__Exercise objective__: In duplicating the lines below, keep every word unchanged and drop the pictures.

(Data records)

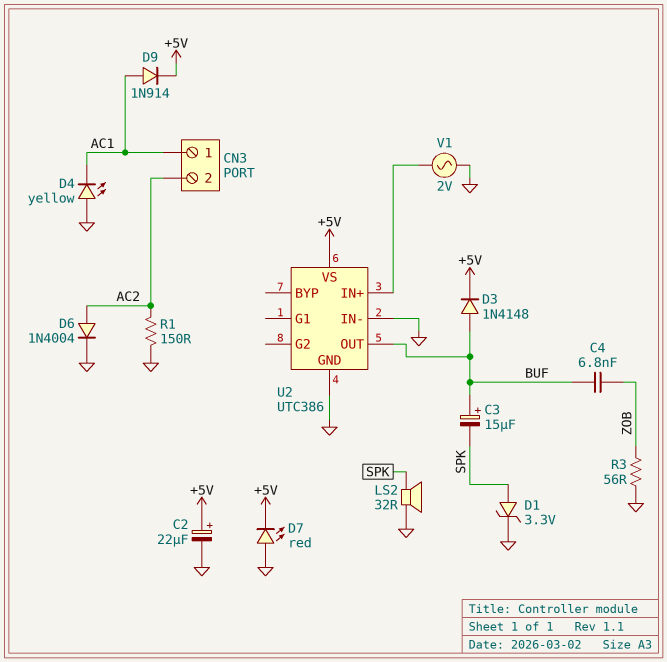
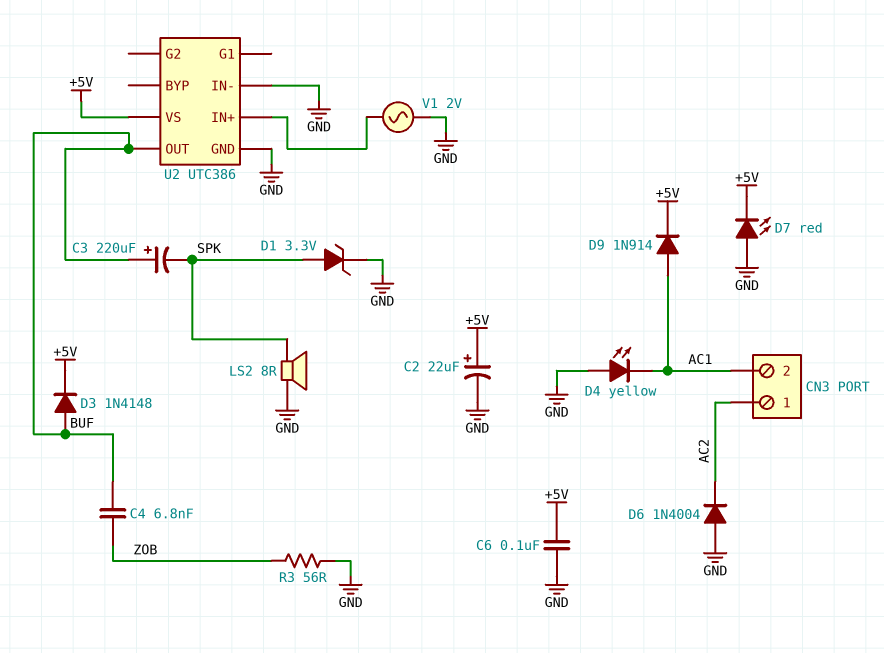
C3: 15uF (plus BUF, minus SPK) -> 220uF (plus BUF, minus SPK)
C6: none -> 100nF (+5V, GND)
CN3 pin 1: AC1 -> AC2
CN3 pin 2: AC2 -> AC1
D6: diode 1N4004 (A AC2, K GND) -> diode 1N4004 (A GND, K AC2)
LS2: speaker 32R (GND, SPK) -> speaker 8R (GND, SPK)
R1: 150 (AC2, GND) -> none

__Task result__:
C3: 15uF (plus BUF, minus SPK) -> 220uF (plus BUF, minus SPK)
C6: none -> 100nF (+5V, GND)
CN3 pin 1: AC1 -> AC2
CN3 pin 2: AC2 -> AC1
D6: diode 1N4004 (A AC2, K GND) -> diode 1N4004 (A GND, K AC2)
LS2: speaker 32R (GND, SPK) -> speaker 8R (GND, SPK)
R1: 150 (AC2, GND) -> none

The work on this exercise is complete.